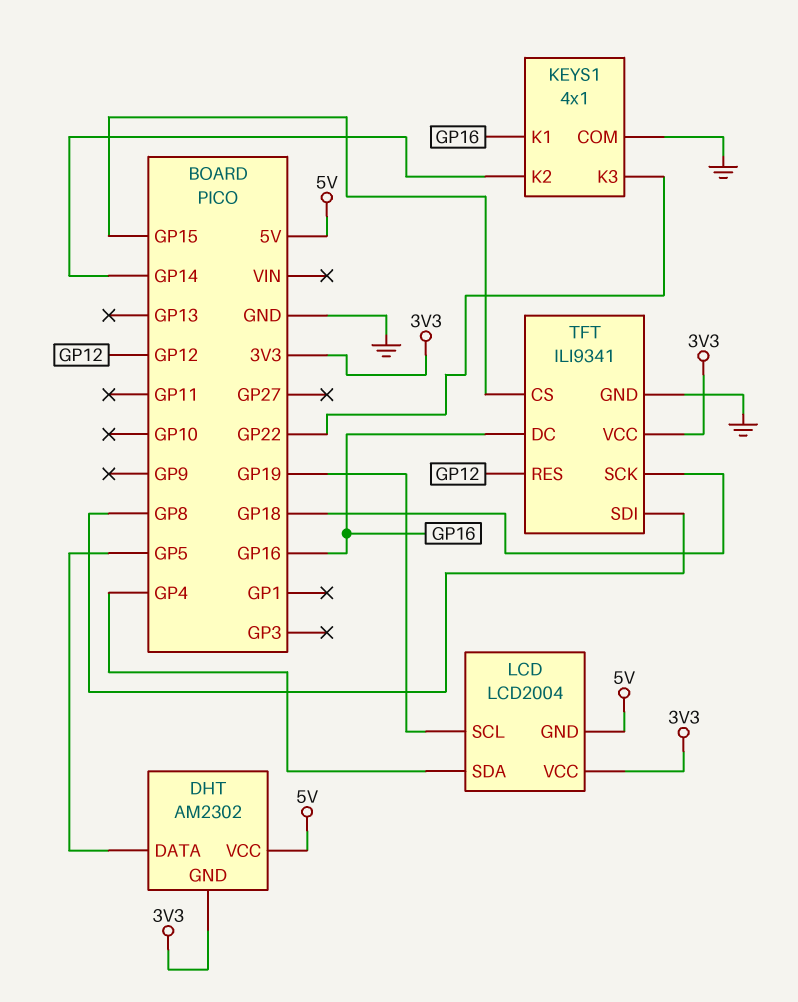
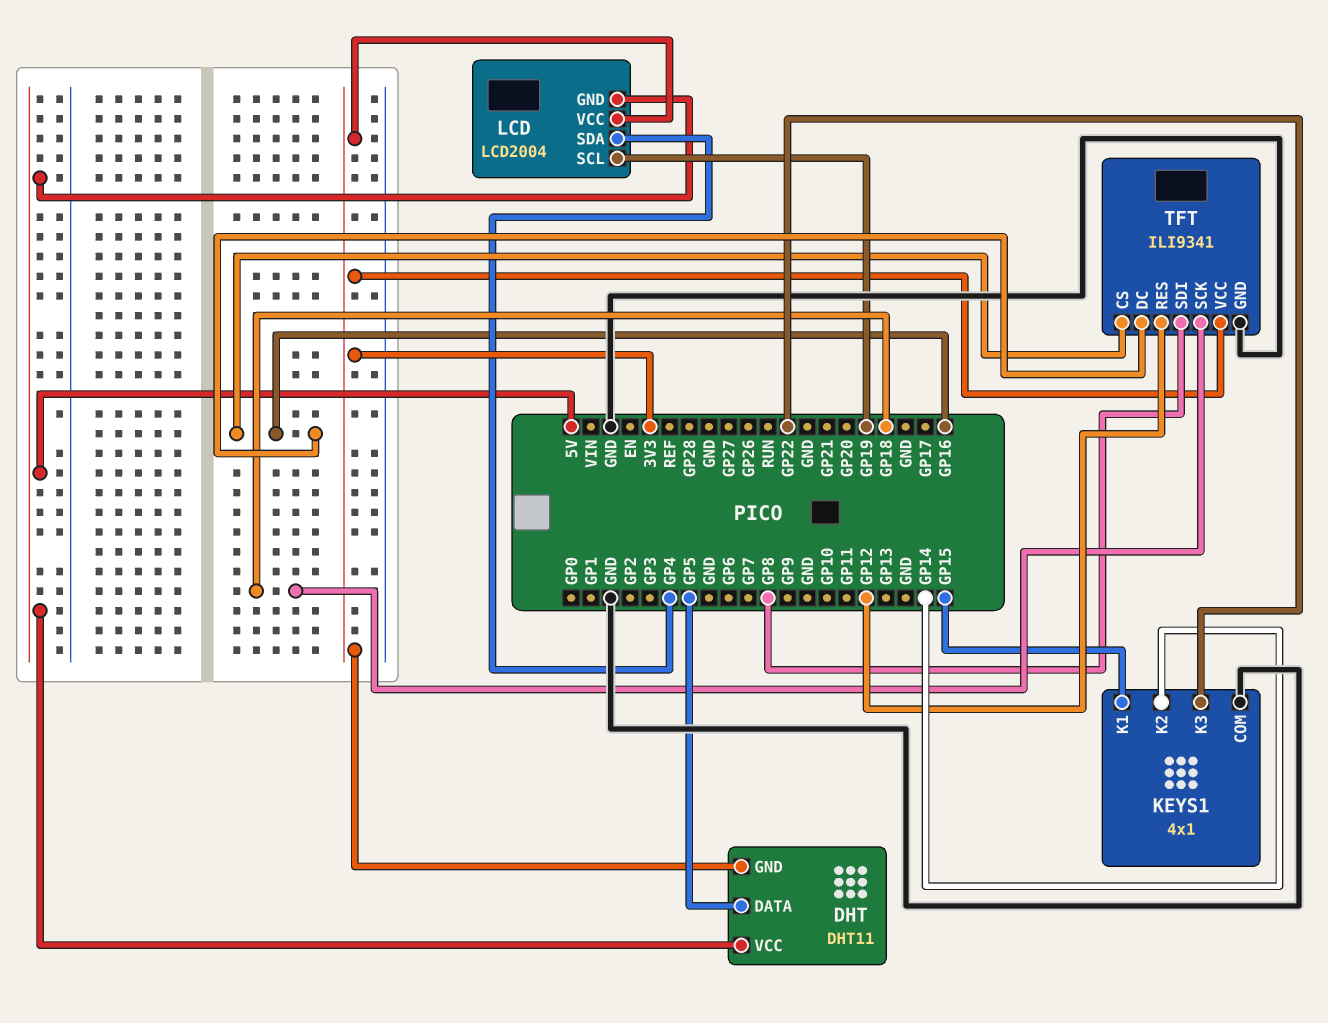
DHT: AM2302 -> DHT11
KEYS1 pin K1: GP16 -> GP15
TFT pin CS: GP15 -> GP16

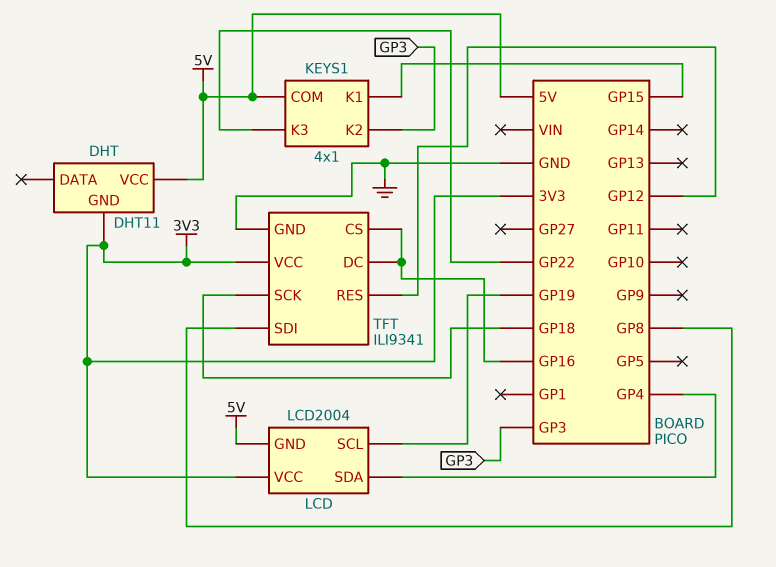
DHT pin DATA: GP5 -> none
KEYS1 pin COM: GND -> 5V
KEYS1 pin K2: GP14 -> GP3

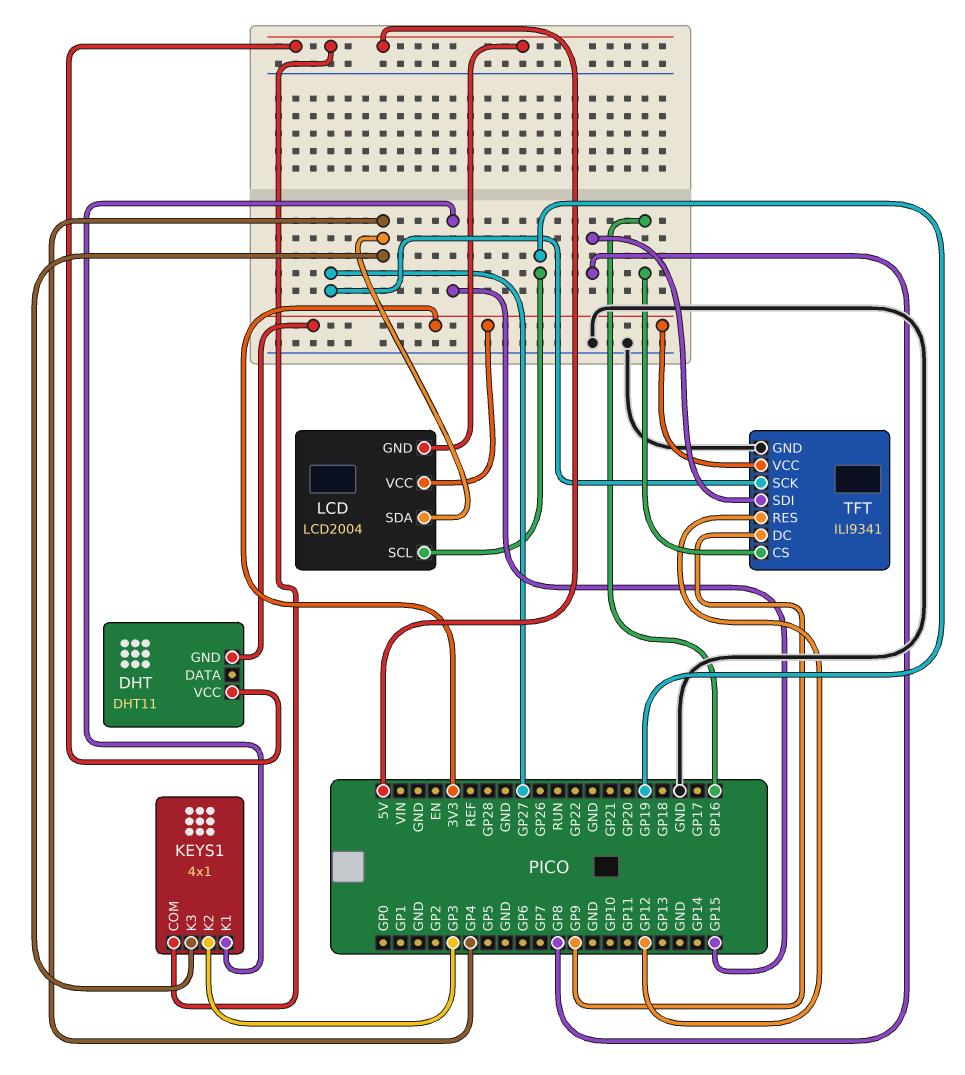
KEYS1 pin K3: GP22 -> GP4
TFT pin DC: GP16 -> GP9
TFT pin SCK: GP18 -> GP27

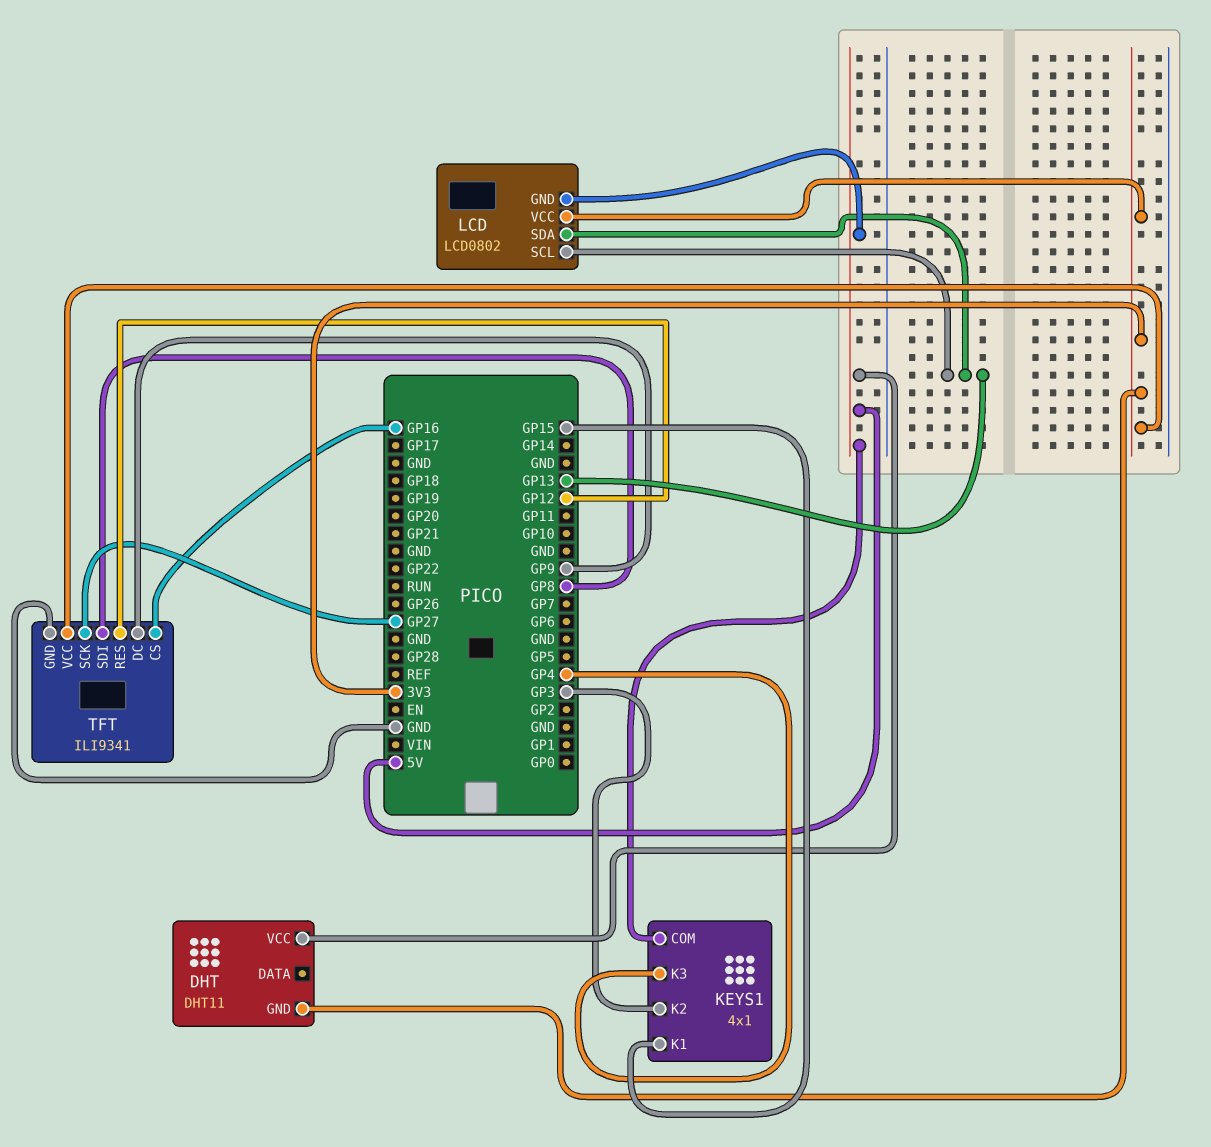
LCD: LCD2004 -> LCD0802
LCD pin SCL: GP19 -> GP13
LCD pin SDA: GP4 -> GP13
^^^^
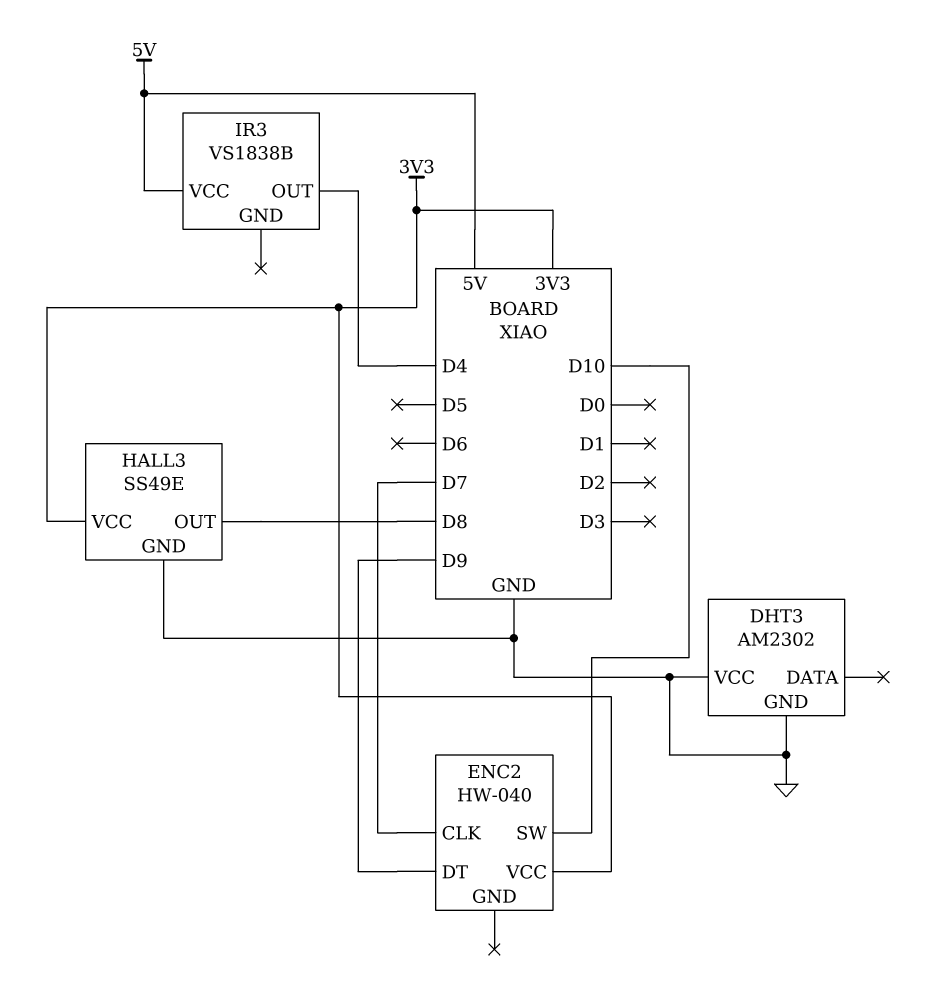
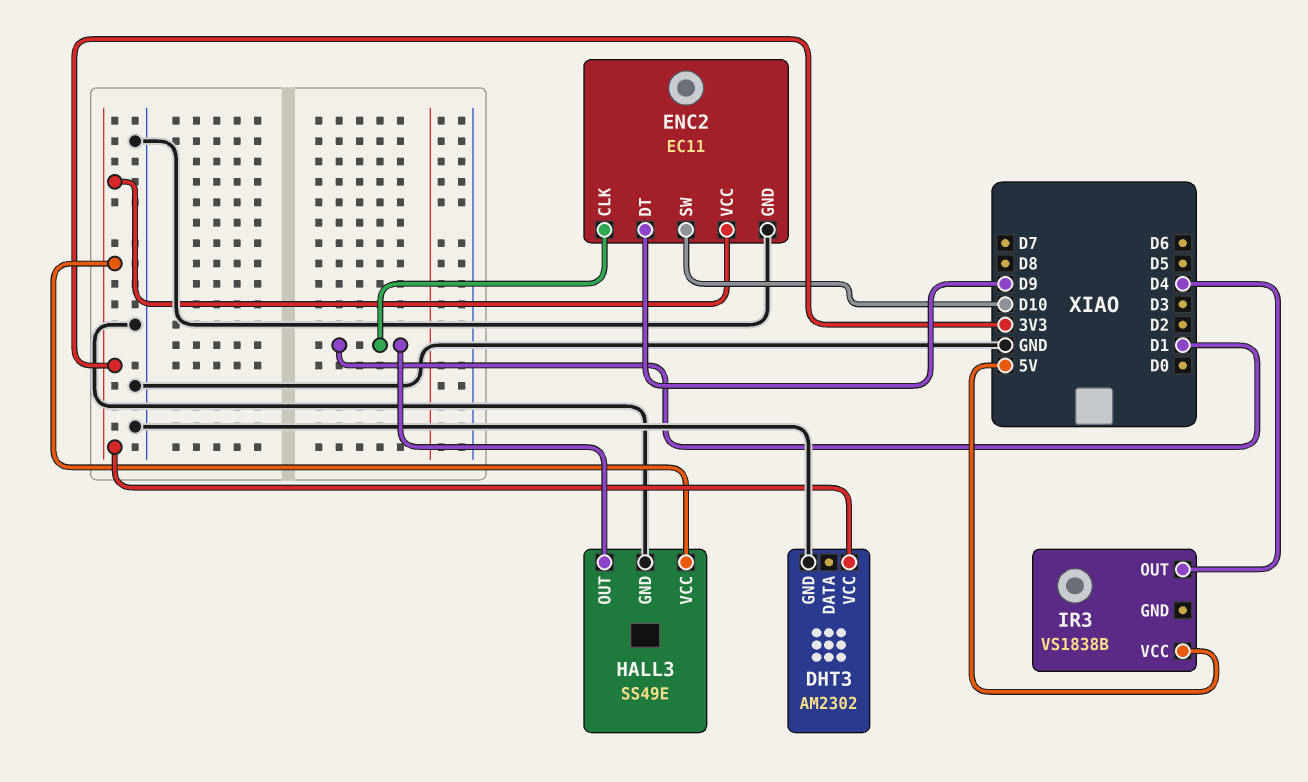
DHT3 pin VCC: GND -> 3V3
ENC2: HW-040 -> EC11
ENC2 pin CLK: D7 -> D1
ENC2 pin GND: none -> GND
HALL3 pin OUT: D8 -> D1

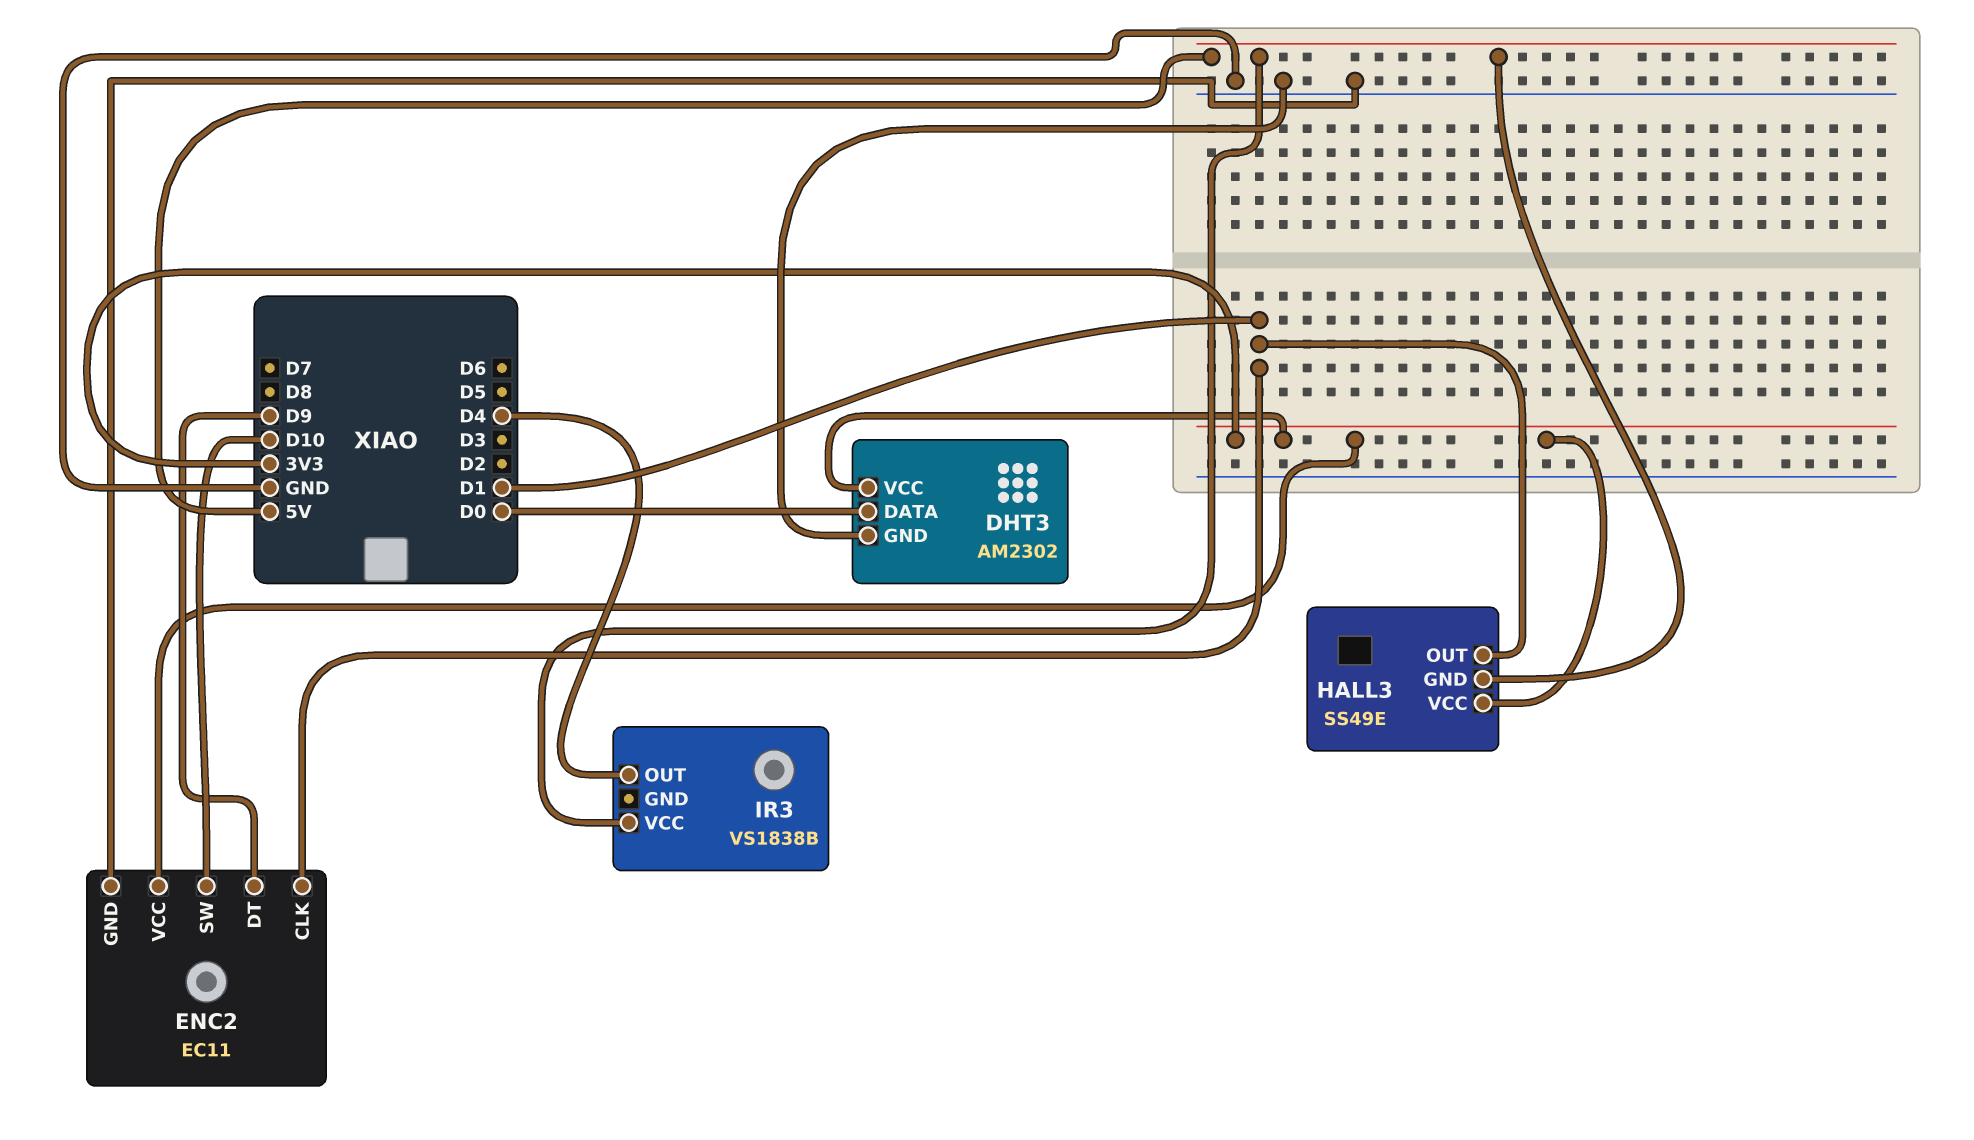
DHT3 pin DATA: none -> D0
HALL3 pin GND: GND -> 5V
^^^^
Problem statement: Lines containing the word "none" in the entries above should be counted, and only that number given.

Your response: 3